'''
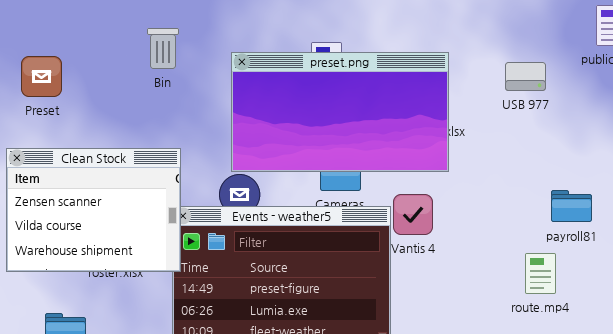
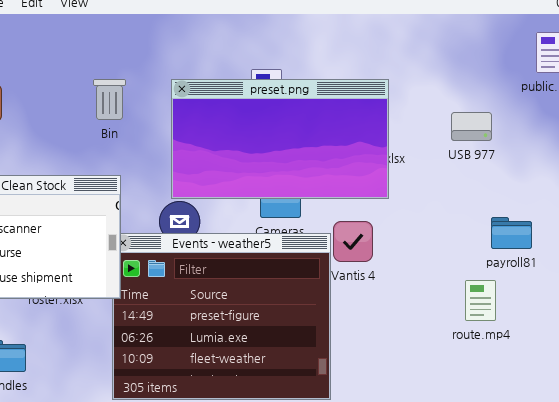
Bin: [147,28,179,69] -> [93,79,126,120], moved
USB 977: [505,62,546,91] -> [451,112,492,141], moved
'''
'''
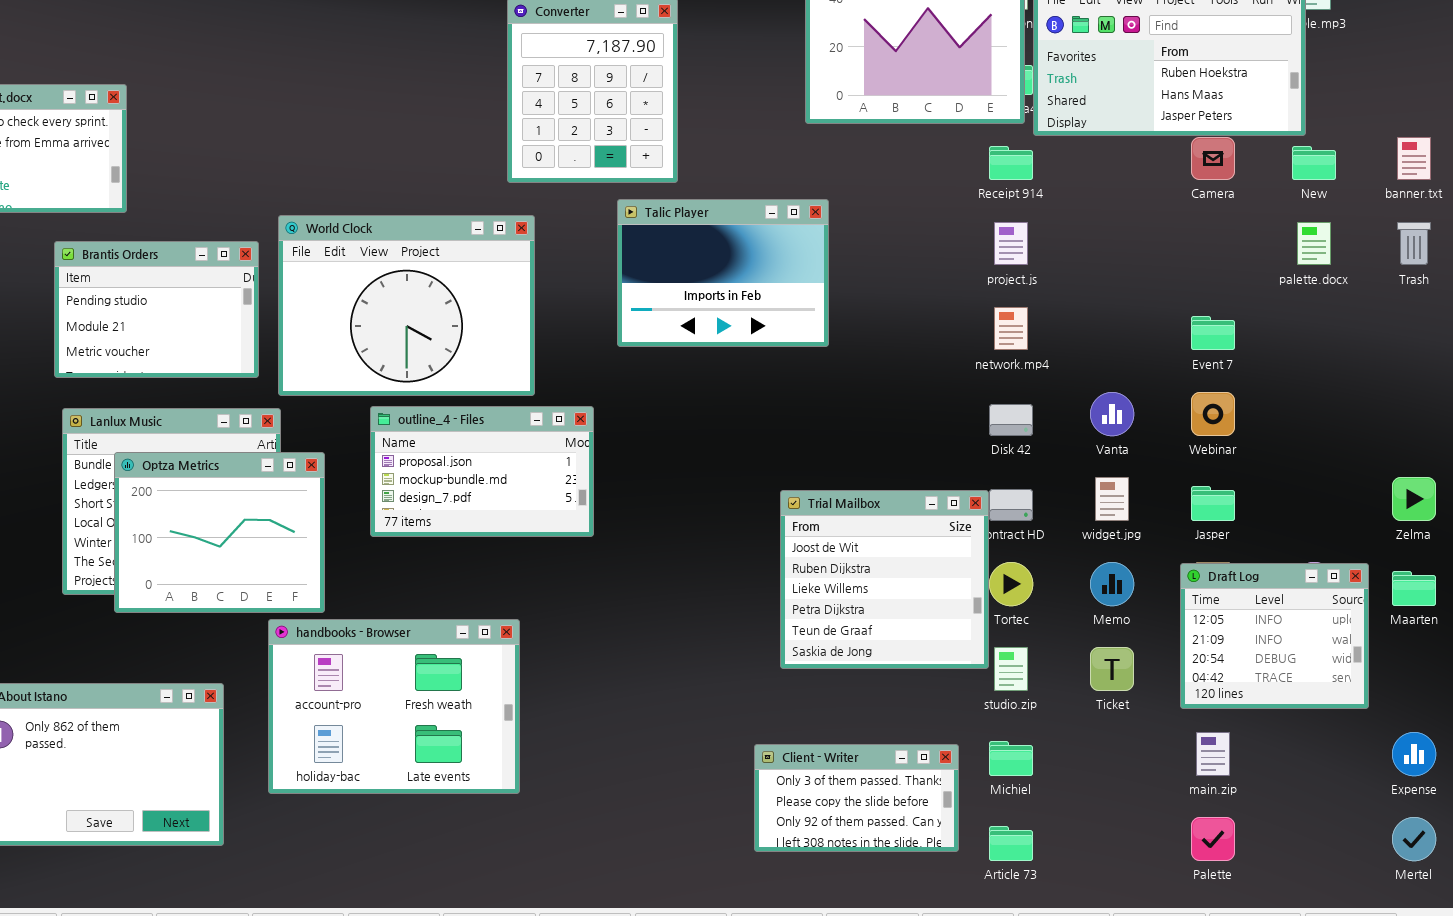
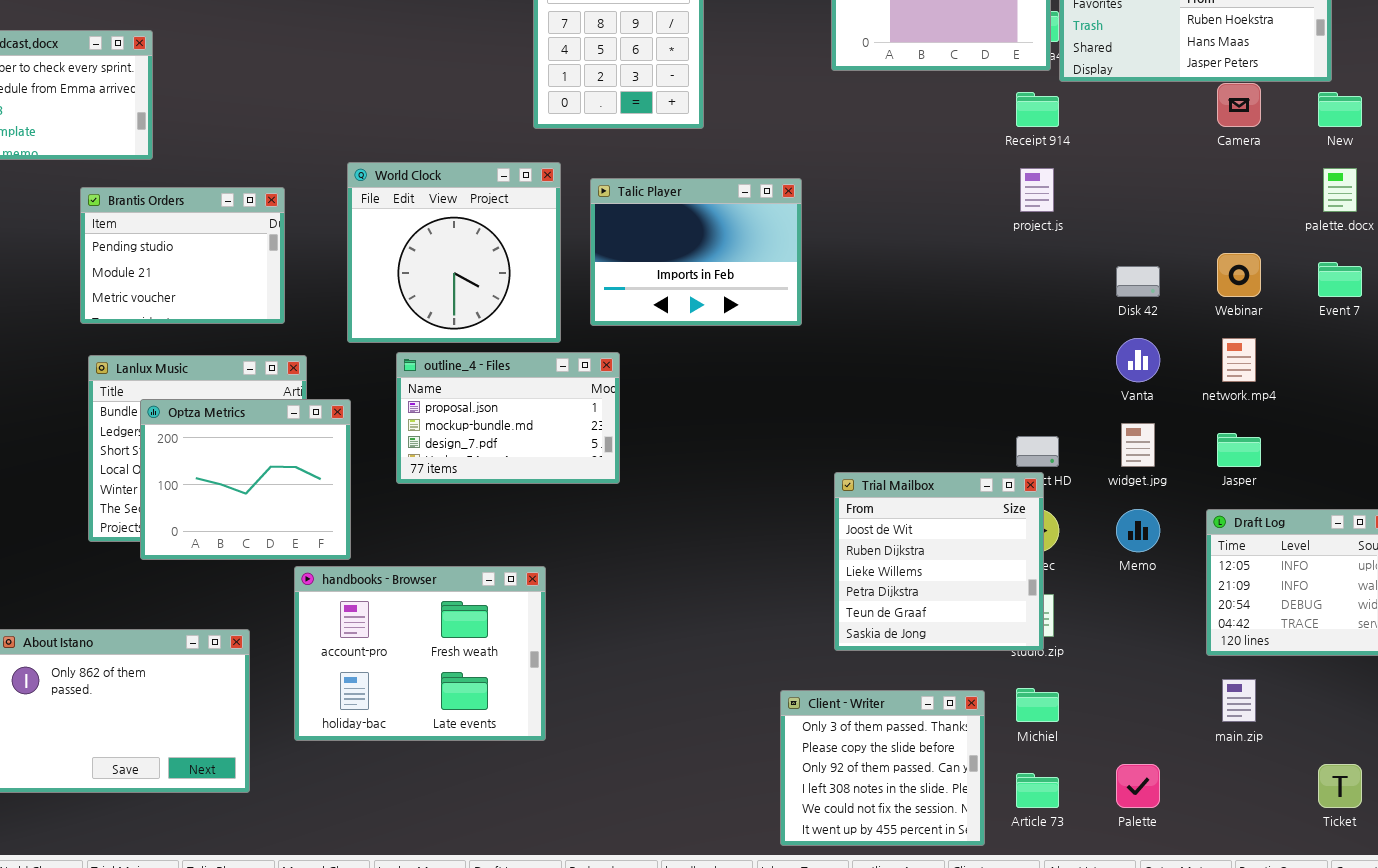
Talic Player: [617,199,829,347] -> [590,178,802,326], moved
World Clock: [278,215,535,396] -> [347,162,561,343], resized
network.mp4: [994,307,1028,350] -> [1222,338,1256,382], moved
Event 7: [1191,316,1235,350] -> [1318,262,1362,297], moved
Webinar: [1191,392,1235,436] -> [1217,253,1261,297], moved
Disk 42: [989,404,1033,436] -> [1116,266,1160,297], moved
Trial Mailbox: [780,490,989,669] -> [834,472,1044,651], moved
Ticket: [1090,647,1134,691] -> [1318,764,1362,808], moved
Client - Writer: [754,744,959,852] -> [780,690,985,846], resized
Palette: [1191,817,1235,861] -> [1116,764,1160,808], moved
'''
● **Problem statement**
The lines above from the one containing "Event 7: [1191,316,1235,350]" through the one containing "Palette: [1191,817,1235,861] ->" are to be set down exactly, and no others.

● **The completed task**
Event 7: [1191,316,1235,350] -> [1318,262,1362,297], moved
Webinar: [1191,392,1235,436] -> [1217,253,1261,297], moved
Disk 42: [989,404,1033,436] -> [1116,266,1160,297], moved
Trial Mailbox: [780,490,989,669] -> [834,472,1044,651], moved
Ticket: [1090,647,1134,691] -> [1318,764,1362,808], moved
Client - Writer: [754,744,959,852] -> [780,690,985,846], resized
Palette: [1191,817,1235,861] -> [1116,764,1160,808], moved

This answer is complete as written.